▶ **WHAT YOU SHOULD DO**: Return all of the data exactly as written, without the pictures.

▶ **SOURCE DATA**:
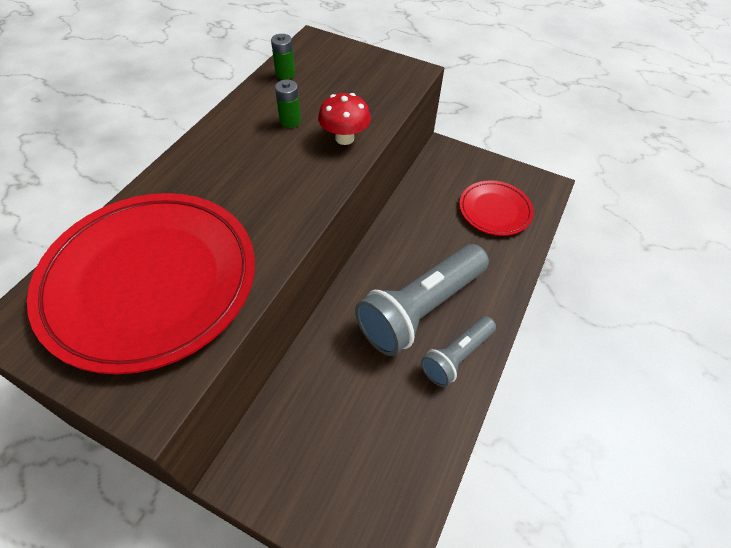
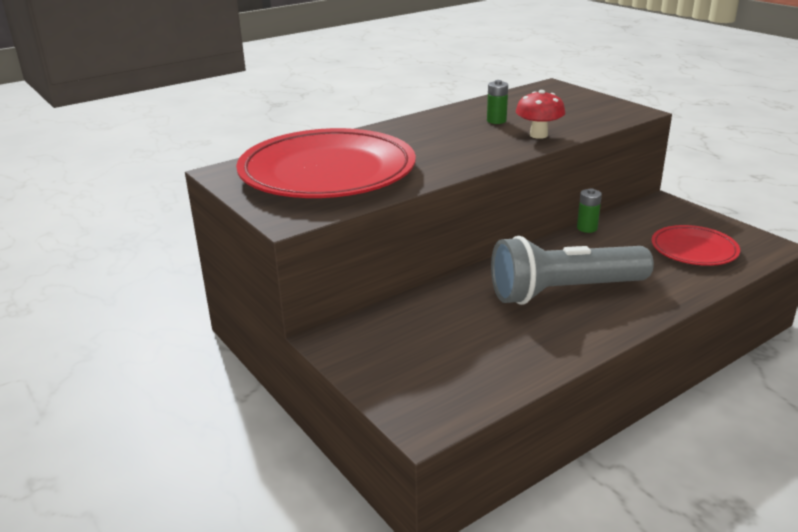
camera: 30 degrees right, 25 degrees down
(285, 74) = (511, 98): green battery -> green battery (587, 228)
(456, 357) = (581, 328): grey flashlight -> none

▶ **YOUR RESPONSE**:
camera: 30 degrees right, 25 degrees down
(285, 74) = (511, 98): green battery -> green battery (587, 228)
(456, 357) = (581, 328): grey flashlight -> none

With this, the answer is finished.